[[ DATA SUPPLIED open ]]

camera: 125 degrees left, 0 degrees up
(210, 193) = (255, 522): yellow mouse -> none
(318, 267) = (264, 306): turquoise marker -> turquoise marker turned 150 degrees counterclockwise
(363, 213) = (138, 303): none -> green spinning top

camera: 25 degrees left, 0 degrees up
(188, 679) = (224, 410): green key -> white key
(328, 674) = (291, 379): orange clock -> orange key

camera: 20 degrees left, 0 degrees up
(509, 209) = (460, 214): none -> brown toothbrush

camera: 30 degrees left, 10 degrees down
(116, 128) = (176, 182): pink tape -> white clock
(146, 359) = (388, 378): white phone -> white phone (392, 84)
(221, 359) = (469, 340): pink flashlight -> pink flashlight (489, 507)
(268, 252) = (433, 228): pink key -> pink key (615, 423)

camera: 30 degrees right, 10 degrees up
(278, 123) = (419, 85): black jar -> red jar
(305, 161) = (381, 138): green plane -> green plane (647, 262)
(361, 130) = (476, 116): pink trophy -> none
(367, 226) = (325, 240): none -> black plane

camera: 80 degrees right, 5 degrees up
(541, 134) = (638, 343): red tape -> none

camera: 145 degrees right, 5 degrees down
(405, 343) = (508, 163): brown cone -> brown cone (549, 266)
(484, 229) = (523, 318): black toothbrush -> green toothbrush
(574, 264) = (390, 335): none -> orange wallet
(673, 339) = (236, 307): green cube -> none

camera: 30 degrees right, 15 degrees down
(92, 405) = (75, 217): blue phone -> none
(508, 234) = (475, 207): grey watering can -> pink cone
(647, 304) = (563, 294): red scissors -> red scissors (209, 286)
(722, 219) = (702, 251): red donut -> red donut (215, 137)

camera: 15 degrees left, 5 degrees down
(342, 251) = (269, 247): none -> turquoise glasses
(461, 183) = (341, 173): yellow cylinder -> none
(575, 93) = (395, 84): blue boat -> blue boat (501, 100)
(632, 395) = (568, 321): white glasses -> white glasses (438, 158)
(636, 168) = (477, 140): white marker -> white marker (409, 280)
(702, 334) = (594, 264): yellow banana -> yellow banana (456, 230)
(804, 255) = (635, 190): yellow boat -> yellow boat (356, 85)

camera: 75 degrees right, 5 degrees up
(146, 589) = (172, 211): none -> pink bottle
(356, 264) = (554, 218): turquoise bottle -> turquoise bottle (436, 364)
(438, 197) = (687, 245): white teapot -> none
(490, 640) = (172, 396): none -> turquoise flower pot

[[ DATA SUPPLIED closed ]]

▶ _INSTRUCTIONS TO FOLLOW_
Wherever the string "down" appears in the data above, report the whole line.

▶ _OUTPUT OF THE TASK_
camera: 30 degrees left, 10 degrees down
camera: 145 degrees right, 5 degrees down
camera: 30 degrees right, 15 degrees down
camera: 15 degrees left, 5 degrees down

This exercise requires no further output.